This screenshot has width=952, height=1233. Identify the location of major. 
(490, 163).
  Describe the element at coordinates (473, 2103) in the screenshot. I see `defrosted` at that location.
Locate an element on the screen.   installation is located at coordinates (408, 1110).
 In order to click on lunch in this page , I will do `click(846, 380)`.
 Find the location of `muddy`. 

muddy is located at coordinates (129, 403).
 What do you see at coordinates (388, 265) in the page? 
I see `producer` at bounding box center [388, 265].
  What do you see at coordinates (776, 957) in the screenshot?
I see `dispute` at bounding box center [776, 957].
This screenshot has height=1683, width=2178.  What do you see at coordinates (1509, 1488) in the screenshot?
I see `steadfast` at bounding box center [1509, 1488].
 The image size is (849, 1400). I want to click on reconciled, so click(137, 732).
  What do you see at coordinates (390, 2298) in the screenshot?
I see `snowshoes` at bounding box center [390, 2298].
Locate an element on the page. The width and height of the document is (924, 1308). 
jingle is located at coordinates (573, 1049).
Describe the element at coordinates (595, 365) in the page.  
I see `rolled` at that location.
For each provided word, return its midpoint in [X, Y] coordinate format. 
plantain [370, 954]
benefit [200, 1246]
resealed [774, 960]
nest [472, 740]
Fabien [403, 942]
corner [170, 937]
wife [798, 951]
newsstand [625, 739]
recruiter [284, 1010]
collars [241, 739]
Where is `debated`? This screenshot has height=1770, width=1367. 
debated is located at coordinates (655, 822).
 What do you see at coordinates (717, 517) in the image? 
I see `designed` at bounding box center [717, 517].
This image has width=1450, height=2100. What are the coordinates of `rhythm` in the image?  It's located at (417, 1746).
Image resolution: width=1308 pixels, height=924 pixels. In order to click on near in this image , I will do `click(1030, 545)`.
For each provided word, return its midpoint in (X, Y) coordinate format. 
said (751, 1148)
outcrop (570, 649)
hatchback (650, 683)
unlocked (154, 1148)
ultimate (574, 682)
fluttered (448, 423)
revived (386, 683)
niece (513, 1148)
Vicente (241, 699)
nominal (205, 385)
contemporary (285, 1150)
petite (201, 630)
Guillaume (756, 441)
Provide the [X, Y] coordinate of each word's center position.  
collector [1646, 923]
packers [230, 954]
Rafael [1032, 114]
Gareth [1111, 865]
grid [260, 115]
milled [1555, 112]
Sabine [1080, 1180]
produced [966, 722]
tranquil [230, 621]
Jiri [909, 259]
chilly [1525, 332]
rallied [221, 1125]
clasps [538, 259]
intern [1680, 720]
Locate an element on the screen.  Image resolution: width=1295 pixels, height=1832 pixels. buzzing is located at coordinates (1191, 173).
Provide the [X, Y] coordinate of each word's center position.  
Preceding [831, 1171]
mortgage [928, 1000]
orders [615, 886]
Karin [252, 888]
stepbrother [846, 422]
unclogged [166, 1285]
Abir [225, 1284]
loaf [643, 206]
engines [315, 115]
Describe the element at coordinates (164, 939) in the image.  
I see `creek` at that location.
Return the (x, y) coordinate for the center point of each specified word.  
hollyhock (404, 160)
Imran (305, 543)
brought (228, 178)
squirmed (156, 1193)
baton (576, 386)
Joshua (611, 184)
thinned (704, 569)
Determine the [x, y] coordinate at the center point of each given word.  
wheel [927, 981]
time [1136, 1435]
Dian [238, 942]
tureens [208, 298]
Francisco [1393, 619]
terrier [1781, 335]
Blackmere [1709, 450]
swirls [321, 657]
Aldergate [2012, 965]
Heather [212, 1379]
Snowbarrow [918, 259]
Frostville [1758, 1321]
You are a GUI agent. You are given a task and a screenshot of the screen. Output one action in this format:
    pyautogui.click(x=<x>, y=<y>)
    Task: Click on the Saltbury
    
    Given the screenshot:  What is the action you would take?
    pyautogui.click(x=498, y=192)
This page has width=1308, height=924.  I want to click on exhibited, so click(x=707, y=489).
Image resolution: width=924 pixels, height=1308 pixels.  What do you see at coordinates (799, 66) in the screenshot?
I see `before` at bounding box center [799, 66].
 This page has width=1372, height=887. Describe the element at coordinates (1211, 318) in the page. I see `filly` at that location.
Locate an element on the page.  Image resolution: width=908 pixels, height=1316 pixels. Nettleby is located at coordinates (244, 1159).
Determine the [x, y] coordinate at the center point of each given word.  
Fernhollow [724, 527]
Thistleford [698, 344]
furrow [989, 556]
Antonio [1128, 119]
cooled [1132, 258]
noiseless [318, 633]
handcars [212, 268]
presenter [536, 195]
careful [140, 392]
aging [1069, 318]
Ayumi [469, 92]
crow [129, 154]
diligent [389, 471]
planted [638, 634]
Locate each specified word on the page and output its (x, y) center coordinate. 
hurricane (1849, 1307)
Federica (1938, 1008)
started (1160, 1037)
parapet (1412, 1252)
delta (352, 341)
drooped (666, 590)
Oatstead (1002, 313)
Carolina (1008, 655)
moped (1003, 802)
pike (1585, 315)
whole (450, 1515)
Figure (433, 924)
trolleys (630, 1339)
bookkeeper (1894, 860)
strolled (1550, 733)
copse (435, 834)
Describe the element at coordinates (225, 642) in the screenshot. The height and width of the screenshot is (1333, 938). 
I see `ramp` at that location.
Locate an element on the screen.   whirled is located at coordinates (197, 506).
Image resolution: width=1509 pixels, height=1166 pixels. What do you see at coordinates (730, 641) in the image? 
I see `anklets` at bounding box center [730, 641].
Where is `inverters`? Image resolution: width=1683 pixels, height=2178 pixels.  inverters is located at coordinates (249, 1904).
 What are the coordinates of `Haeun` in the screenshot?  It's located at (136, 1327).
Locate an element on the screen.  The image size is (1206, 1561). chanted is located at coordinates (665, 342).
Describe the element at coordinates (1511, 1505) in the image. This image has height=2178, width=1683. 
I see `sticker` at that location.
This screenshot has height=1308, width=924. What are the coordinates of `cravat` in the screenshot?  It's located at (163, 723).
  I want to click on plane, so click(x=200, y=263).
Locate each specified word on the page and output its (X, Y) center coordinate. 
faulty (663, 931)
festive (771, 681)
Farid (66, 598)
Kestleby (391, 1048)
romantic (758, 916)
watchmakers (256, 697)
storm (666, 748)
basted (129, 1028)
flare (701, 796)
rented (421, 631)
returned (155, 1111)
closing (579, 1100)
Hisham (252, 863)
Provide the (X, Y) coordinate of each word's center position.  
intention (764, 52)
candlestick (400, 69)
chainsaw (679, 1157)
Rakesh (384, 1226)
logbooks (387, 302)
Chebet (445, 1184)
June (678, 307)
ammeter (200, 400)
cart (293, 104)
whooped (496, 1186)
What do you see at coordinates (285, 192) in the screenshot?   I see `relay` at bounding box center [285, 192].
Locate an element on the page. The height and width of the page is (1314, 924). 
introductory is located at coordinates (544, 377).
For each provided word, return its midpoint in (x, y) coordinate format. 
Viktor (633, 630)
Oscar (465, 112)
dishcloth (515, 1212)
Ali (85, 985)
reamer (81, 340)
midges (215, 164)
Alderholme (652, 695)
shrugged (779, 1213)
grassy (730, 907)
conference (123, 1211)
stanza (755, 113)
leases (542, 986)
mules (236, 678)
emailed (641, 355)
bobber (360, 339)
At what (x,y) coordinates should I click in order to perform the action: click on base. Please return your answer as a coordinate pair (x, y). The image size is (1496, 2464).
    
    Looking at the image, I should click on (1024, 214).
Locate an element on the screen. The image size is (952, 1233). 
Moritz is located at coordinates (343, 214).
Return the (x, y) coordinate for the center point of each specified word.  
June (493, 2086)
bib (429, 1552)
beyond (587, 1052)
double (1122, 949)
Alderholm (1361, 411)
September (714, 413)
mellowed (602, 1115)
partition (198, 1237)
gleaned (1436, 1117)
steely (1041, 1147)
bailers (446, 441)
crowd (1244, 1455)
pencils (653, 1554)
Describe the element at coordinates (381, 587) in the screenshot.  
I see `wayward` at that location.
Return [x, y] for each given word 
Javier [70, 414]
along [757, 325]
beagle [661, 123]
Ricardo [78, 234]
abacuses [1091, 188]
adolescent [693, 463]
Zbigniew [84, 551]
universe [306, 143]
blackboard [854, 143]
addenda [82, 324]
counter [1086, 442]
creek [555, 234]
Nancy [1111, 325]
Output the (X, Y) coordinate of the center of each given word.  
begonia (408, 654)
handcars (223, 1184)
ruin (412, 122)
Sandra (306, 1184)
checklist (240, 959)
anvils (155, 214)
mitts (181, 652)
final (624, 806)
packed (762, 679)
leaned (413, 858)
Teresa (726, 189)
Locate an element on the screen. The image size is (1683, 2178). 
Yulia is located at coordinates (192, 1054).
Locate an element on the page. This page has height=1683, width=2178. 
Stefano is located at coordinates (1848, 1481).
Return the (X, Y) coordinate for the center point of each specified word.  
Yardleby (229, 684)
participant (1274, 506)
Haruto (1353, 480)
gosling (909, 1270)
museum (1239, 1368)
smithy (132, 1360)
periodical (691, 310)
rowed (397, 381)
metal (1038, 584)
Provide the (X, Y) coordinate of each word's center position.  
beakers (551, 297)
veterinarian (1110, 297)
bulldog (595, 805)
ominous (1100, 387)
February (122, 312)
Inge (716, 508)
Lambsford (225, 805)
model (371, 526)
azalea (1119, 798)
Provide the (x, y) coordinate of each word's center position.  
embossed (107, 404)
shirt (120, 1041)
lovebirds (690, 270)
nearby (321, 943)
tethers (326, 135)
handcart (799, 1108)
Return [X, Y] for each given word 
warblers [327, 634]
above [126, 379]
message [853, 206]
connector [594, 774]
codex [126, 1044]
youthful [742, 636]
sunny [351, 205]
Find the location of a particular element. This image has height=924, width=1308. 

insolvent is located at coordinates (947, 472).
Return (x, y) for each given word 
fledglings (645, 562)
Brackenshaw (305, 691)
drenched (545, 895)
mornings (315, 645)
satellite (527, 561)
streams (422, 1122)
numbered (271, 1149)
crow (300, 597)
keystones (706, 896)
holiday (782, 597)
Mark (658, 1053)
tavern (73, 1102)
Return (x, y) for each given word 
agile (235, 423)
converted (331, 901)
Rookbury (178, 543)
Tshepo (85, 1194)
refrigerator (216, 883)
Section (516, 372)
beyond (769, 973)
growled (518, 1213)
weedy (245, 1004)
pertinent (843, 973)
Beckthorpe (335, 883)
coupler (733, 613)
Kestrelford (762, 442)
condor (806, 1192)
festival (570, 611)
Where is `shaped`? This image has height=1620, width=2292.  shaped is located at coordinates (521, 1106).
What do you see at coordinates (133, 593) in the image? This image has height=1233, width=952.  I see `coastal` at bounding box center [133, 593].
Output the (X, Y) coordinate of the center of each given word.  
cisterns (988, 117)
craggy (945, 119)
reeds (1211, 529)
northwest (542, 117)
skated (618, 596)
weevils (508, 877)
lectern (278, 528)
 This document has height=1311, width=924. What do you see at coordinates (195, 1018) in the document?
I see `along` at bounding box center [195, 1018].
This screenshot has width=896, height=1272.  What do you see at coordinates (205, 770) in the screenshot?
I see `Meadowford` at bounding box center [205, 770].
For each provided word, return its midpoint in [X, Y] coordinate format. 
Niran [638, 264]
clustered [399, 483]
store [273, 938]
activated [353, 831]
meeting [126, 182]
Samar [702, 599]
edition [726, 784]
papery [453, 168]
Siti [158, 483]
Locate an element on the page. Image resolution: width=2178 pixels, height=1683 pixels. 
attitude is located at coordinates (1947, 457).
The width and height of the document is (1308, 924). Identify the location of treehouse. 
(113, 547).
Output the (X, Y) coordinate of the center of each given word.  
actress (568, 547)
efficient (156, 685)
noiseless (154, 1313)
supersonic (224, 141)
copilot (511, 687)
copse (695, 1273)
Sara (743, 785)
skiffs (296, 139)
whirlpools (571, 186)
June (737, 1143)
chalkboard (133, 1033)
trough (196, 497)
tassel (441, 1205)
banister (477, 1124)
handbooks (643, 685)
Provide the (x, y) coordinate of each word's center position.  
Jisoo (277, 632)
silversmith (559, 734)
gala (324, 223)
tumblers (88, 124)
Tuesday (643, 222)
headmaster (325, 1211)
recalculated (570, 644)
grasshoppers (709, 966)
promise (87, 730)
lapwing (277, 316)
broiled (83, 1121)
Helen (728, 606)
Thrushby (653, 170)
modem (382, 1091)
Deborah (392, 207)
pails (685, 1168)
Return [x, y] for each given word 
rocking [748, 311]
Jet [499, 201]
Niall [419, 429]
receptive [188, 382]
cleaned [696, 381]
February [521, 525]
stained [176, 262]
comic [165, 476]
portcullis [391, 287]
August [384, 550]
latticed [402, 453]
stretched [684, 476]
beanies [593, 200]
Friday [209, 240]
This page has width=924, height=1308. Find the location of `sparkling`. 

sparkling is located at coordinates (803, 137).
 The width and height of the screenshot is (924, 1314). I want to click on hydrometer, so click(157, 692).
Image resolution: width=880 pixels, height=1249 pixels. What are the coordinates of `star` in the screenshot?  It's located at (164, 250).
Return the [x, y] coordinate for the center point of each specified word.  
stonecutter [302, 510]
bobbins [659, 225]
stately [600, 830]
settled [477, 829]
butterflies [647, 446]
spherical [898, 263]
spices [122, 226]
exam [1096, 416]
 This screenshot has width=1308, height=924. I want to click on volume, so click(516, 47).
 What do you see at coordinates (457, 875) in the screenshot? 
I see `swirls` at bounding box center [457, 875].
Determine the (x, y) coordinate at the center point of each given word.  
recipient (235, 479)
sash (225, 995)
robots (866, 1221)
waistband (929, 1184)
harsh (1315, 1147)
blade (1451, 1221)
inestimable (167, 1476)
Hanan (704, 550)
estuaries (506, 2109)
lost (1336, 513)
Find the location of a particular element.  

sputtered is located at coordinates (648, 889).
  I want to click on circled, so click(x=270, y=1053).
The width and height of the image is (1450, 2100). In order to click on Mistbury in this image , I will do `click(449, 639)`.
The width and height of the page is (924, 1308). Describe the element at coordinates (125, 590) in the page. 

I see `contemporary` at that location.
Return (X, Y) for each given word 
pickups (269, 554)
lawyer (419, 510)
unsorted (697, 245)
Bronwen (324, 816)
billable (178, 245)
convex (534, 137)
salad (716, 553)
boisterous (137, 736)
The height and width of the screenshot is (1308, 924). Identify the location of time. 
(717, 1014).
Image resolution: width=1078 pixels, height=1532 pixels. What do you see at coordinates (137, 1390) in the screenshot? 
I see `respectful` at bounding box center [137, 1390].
####################
→ **Required task**:
Convert the lines above, starting with the line with "blackboard [854, 143]" and going on through the line with "tethers (326, 135)", into a two-column CSV with the headers input and output. Each row holds one line's text and its answer, each in a single quoted field with line breaks replaced by spaces.

→ **Full answer**:
input,output
"blackboard","[854, 143]"
"addenda","[82, 324]"
"counter","[1086, 442]"
"creek","[555, 234]"
"Nancy","[1111, 325]"
"Output the (X, Y) coordinate of the center of each given word. begonia","(408, 654)"
"handcars","(223, 1184)"
"ruin","(412, 122)"
"Sandra","(306, 1184)"
"checklist","(240, 959)"
"anvils","(155, 214)"
"mitts","(181, 652)"
"final","(624, 806)"
"packed","(762, 679)"
"leaned","(413, 858)"
"Teresa","(726, 189)"
"Locate an element on the screen. The image size is (1683, 2178).","Yulia is located at coordinates (192, 1054)."
"Locate an element on the page. This page has height=1683, width=2178.","Stefano is located at coordinates (1848, 1481)."
"Return the (X, Y) coordinate for the center point of each specified word. Yardleby","(229, 684)"
"participant","(1274, 506)"
"Haruto","(1353, 480)"
"gosling","(909, 1270)"
"museum","(1239, 1368)"
"smithy","(132, 1360)"
"periodical","(691, 310)"
"rowed","(397, 381)"
"metal","(1038, 584)"
"Provide the (X, Y) coordinate of each word's center position. beakers","(551, 297)"
"veterinarian","(1110, 297)"
"bulldog","(595, 805)"
"ominous","(1100, 387)"
"February","(122, 312)"
"Inge","(716, 508)"
"Lambsford","(225, 805)"
"model","(371, 526)"
"azalea","(1119, 798)"
"Provide the (x, y) coordinate of each word's center position. embossed","(107, 404)"
"shirt","(120, 1041)"
"lovebirds","(690, 270)"
"nearby","(321, 943)"
"tethers","(326, 135)"